(Object state comparisons)
((
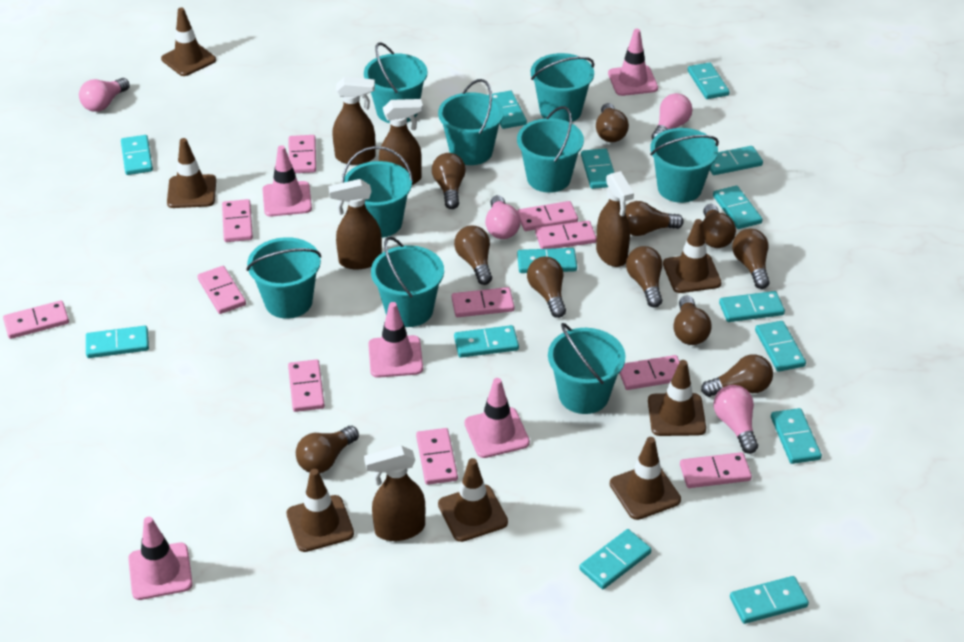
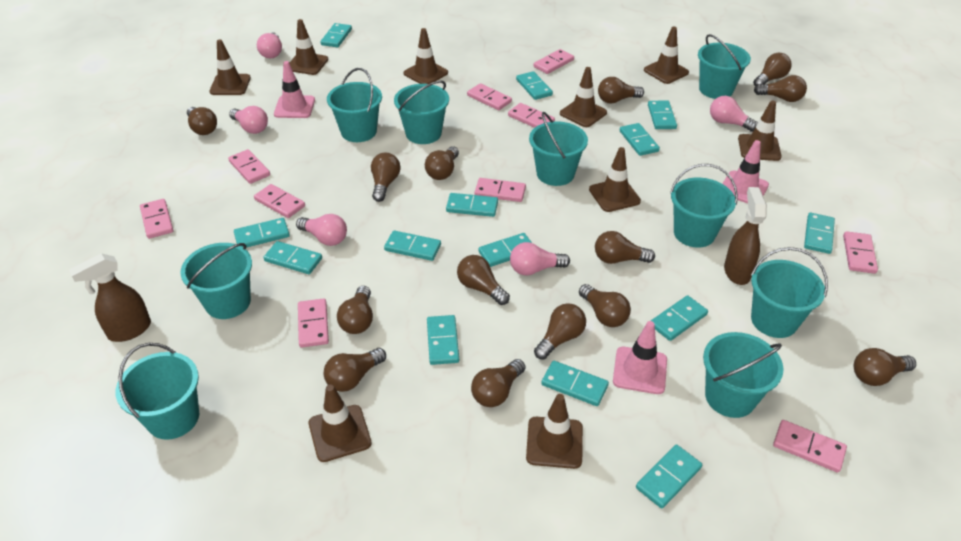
brown light bulb: 11 -> 14
brown spray bottle: 5 -> 2
brown traffic cone: 7 -> 9
pink domino: 11 -> 10
pink light bulb: 4 -> 5
pink traffic cone: 5 -> 3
))
• **WHAT TO WORK ON**
What are the lines from the one with "brown spray bottle: 5 -> 2" through the end of the entries? Give them again exactly, both end lines included.

• **ANSWER SPACE**
brown spray bottle: 5 -> 2
brown traffic cone: 7 -> 9
pink domino: 11 -> 10
pink light bulb: 4 -> 5
pink traffic cone: 5 -> 3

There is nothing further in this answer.